=== EXERCISE REQUIREMENTS ===
Write the listing out once more, identical to the original but without pictures.

=== SUPPLIED MATERIAL ===
★ ★ ★ ★ ★

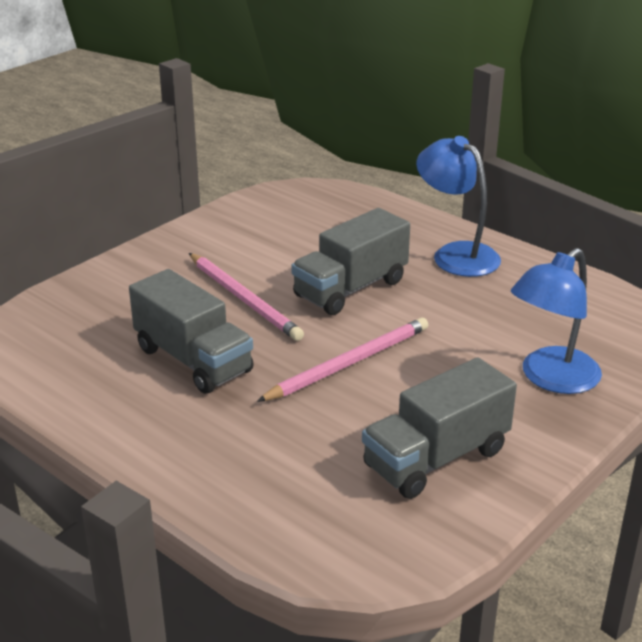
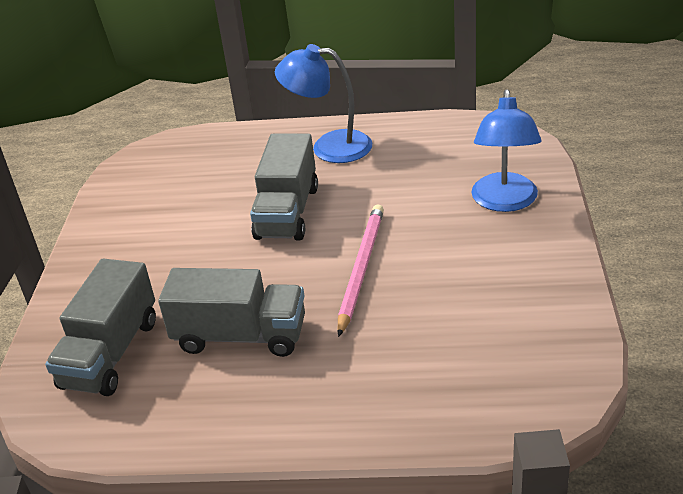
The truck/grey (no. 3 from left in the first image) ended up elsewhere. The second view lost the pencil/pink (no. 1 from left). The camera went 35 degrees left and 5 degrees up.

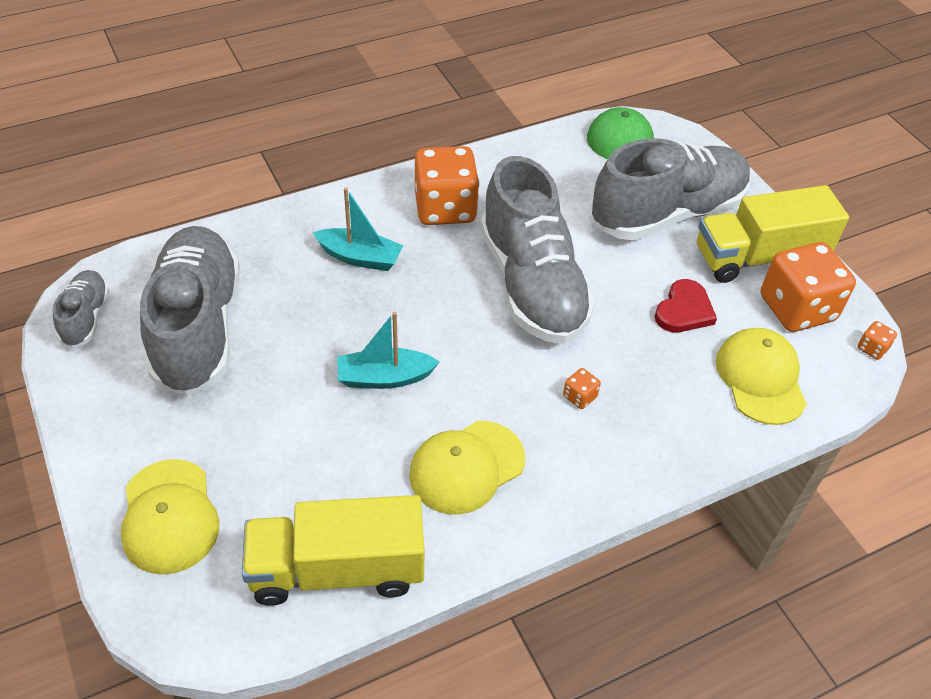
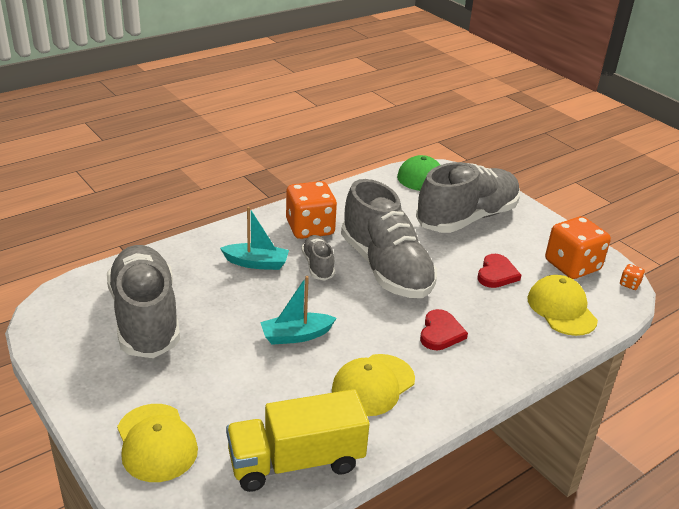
The shoe/grey (no. 1 from left in the first image) ended up elsewhere. Where the dice/orange (no. 2 from left) stood, the heart/red (no. 1 from left) came to stand. The second view lost the truck/yellow (no. 2 from left). The camera went 10 degrees left and 15 degrees down.

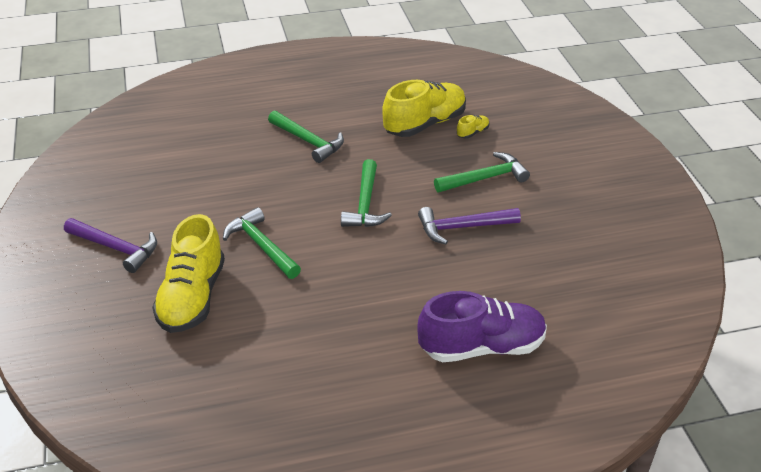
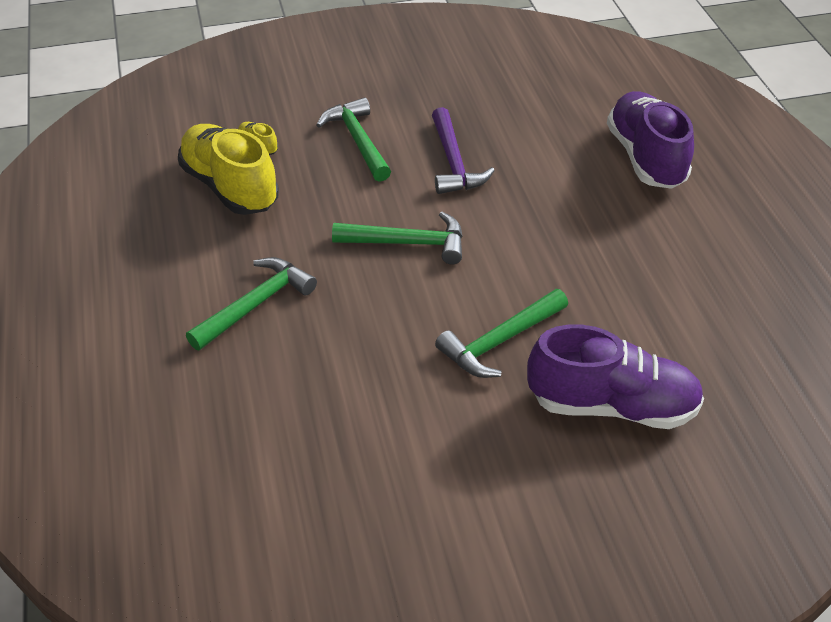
What was the shoe/yellow (no. 1 from left) turned into the shoe/purple (no. 1 from left). The second view lost the hammer/purple (no. 1 from left). The camera went 90 degrees left and 5 degrees up.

★ ★ ★ ★ ★

=== OUTPUT OF THE TASK ===
The truck/grey (no. 3 from left in the first image) ended up elsewhere. The second view lost the pencil/pink (no. 1 from left). The camera went 35 degrees left and 5 degrees up.

The shoe/grey (no. 1 from left in the first image) ended up elsewhere. Where the dice/orange (no. 2 from left) stood, the heart/red (no. 1 from left) came to stand. The second view lost the truck/yellow (no. 2 from left). The camera went 10 degrees left and 15 degrees down.

What was the shoe/yellow (no. 1 from left) turned into the shoe/purple (no. 1 from left). The second view lost the hammer/purple (no. 1 from left). The camera went 90 degrees left and 5 degrees up.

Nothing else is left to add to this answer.